▶ [Your task] When a line in the entries below contains the word "cactus", copy that line.

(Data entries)
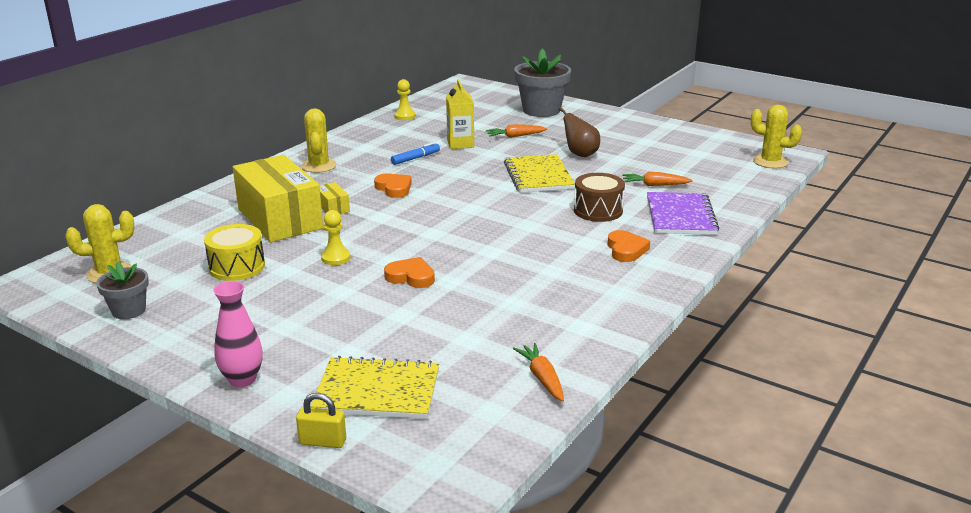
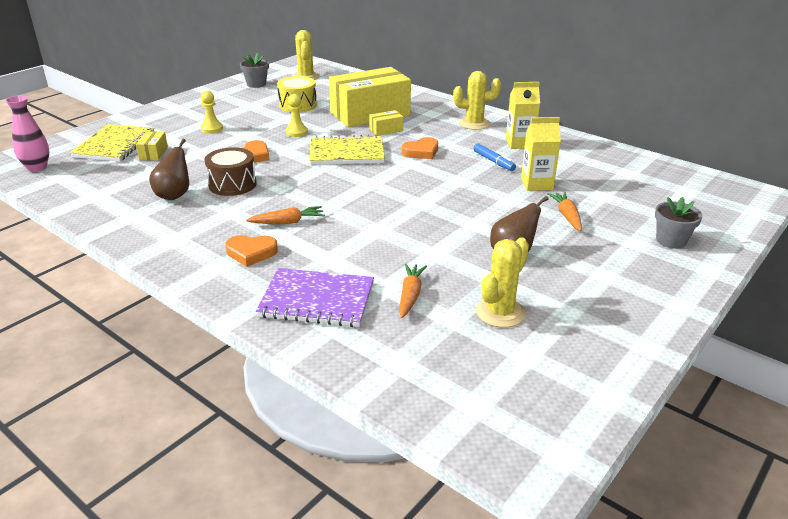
camera: 95 degrees right, 5 degrees up
pink vase [213,281,263,388] -> pink vase moved to [5,95,49,172]
yellow padlock [296,393,346,448] -> none
yellow pawn [394,79,415,120] -> yellow pawn moved to [201,91,223,133]
yellow notebook [504,154,575,193] -> yellow notebook moved to [309,135,385,165]
orange carrot [513,343,564,402] -> orange carrot moved to [246,206,325,224]
grey flower pot [514,48,571,117] -> grey flower pot [655,197,702,249], size x0.56
brown drum [574,173,625,222] -> brown drum moved to [204,147,257,196]
yellow cactus [751,105,802,168] -> yellow cactus moved to [476,237,529,328]
none -> yellow box [136,131,168,160]
none -> brown pear [149,139,189,200]
none -> yellow carton [506,82,540,149]

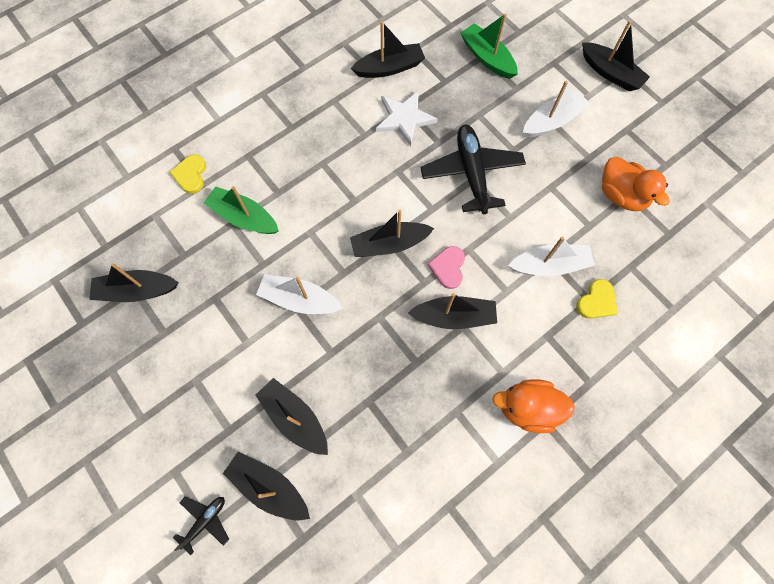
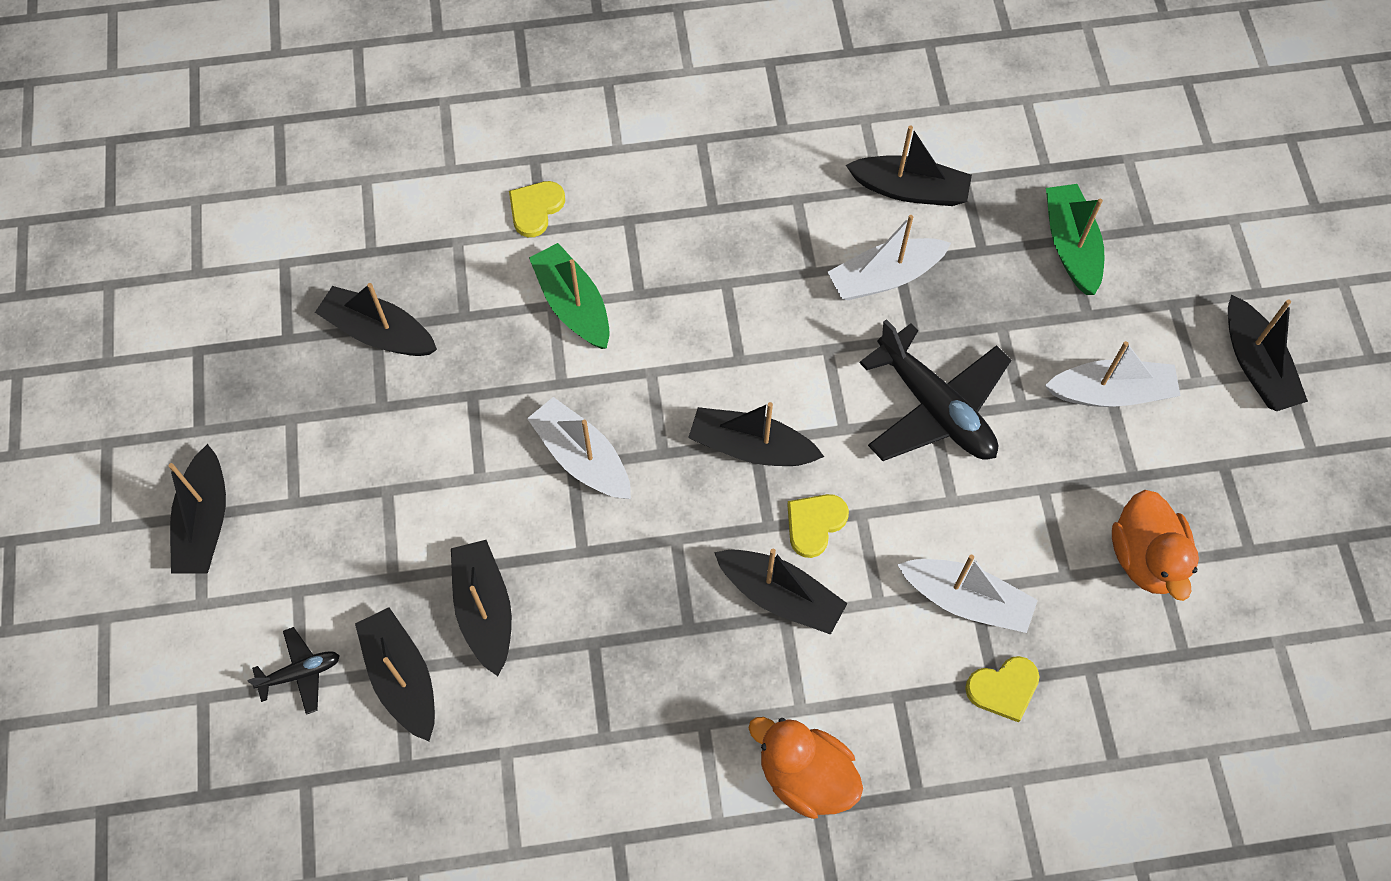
camera: 30 degrees right, 5 degrees down
white star [376,91,438,146] -> white boat [828,215,951,300]
black plane [420,125,526,214] -> black plane turned 120 degrees clockwise [860,319,1011,461]
pink heart [428,246,465,289] -> yellow heart [787,494,849,558]
none -> black boat [168,444,226,573]

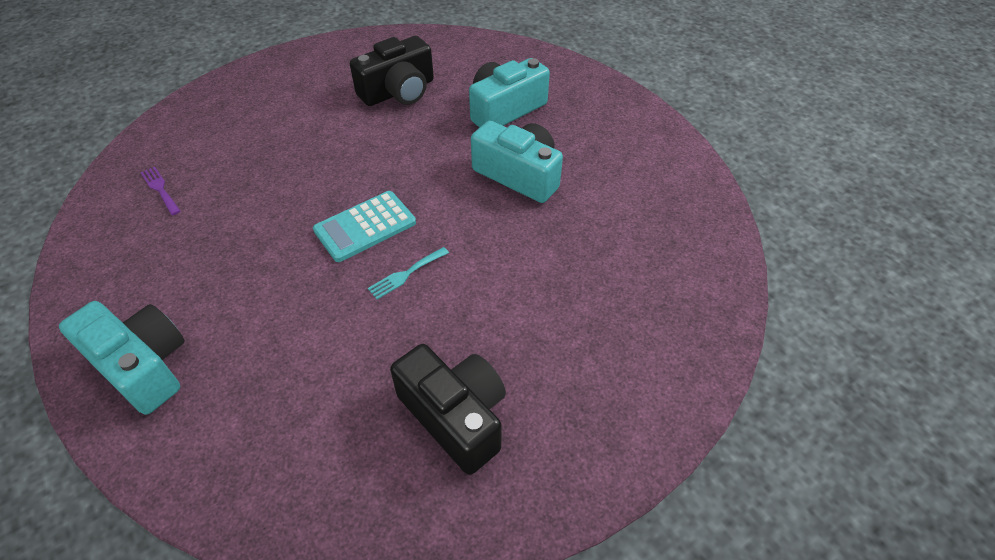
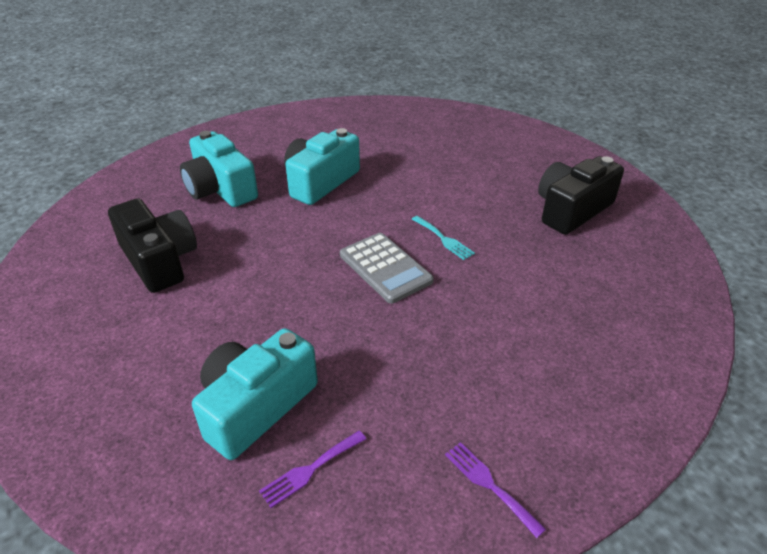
camera: 90 degrees left, 10 degrees down
turquoise camera [59,301,185,415] -> turquoise camera moved to [192,328,318,460]
turquoise calculator [313,191,416,262] -> grey calculator [340,233,434,304]
none -> purple fork [445,442,546,538]

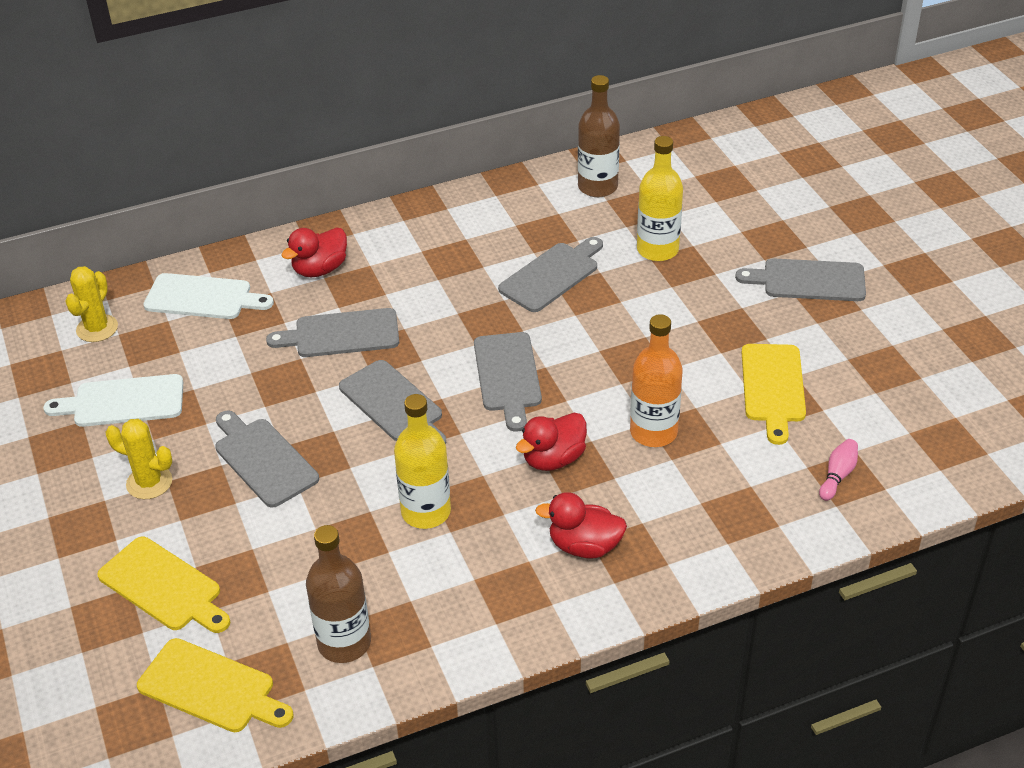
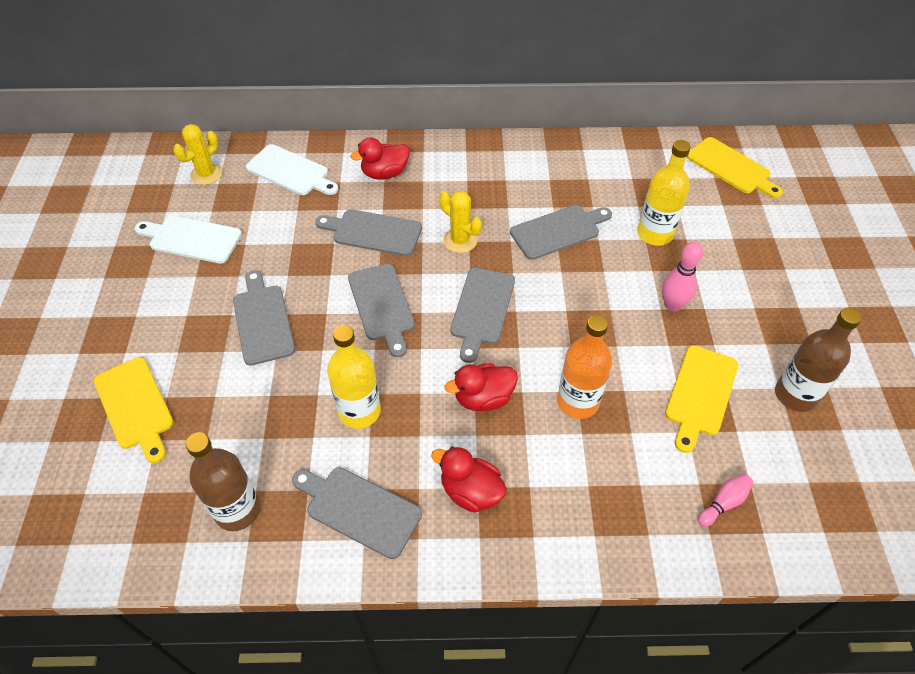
camera: 20 degrees right, 10 degrees up
yellow cactus [106,419,172,499] -> yellow cactus moved to [439,191,482,253]
yellow cutting board [137,638,294,732] -> yellow cutting board moved to [686,137,783,198]
brown bottle [578,75,620,197] -> brown bottle moved to [775,308,862,412]
grey cutting board [735,258,866,301] -> grey cutting board moved to [292,467,422,559]
none -> pink bowling pin [662,242,703,312]

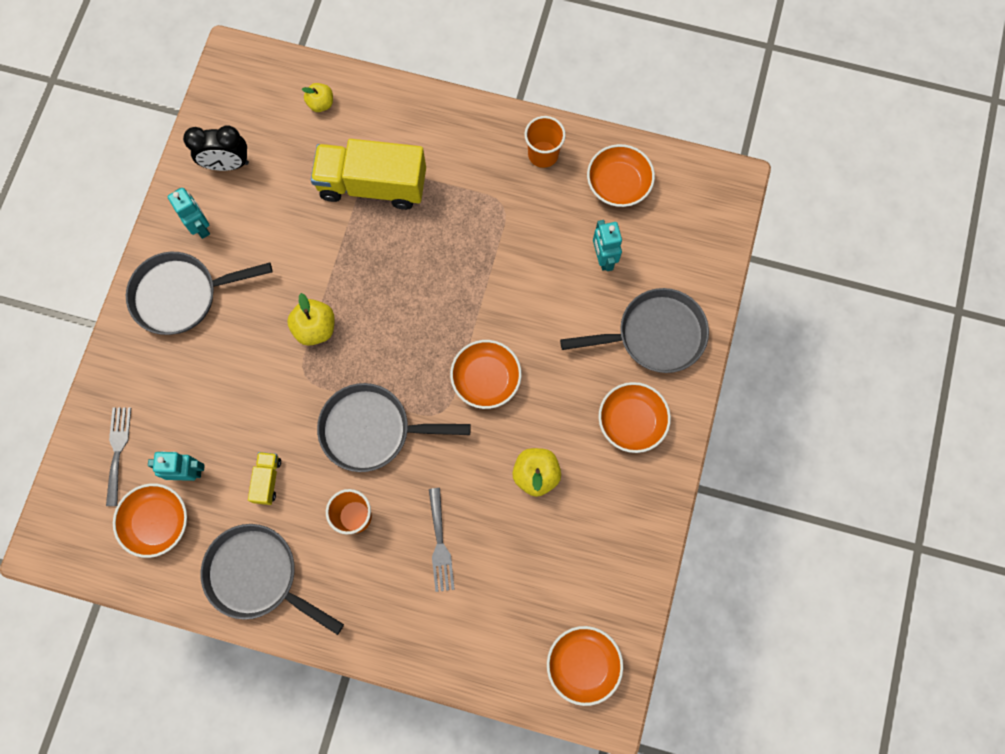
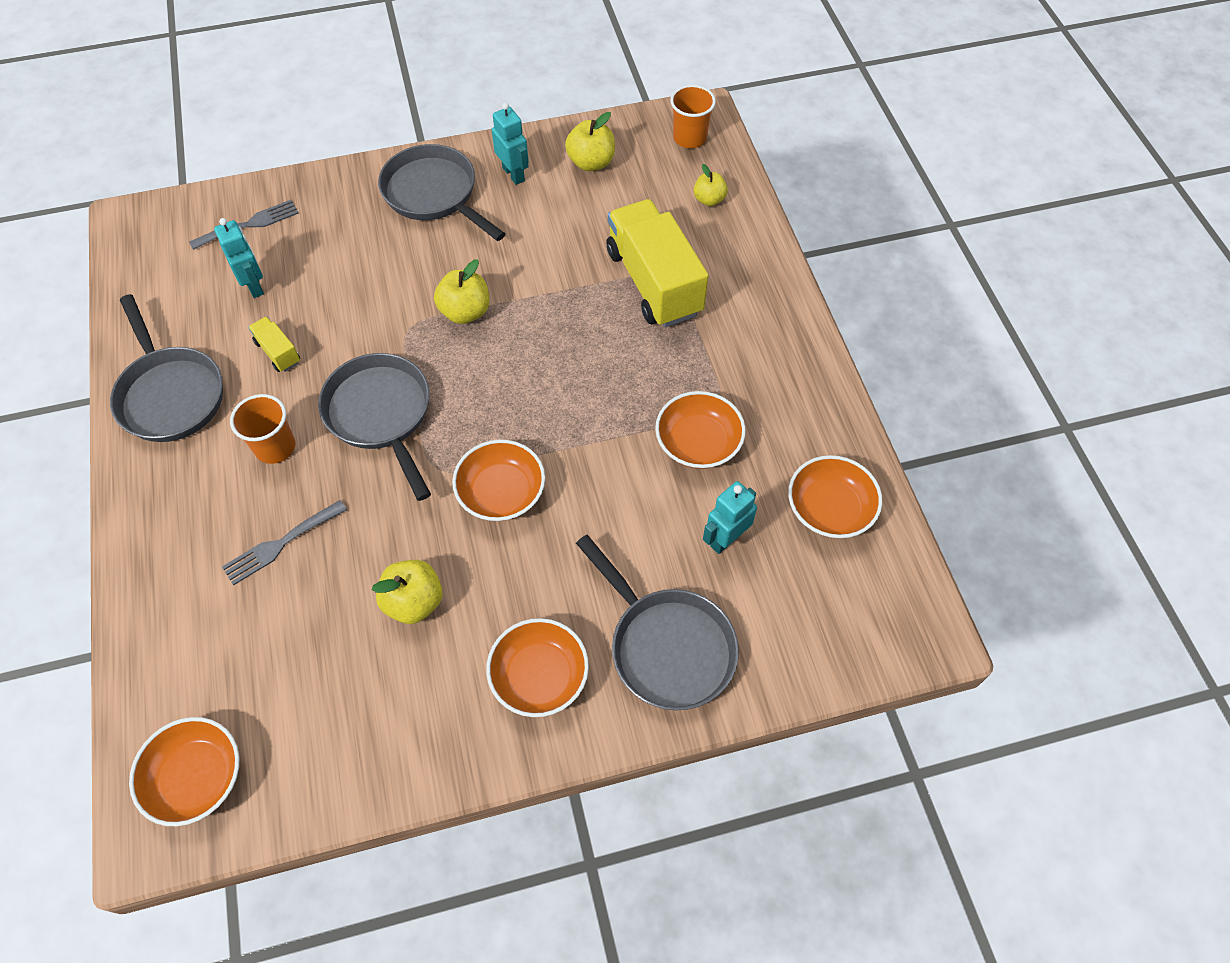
camera: 60 degrees right, 15 degrees down
orange bowl [113,483,187,558] -> orange bowl moved to [655,391,746,469]
turquoise robot [167,188,210,239] -> turquoise robot turned 60 degrees counterclockwise [492,103,529,185]
black clock [183,125,249,171] -> yellow apple [565,112,615,171]
grey pan [201,524,344,635] -> grey pan turned 150 degrees clockwise [110,294,223,442]
yellow truck [248,452,281,505] -> yellow truck turned 105 degrees counterclockwise [248,316,300,372]
orange cup [524,116,566,168] -> orange cup moved to [670,85,716,148]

▶ [Reply]
yellow cactus [751,105,802,168] -> yellow cactus moved to [476,237,529,328]
yellow cactus [106,419,172,499] -> yellow cactus moved to [439,191,482,253]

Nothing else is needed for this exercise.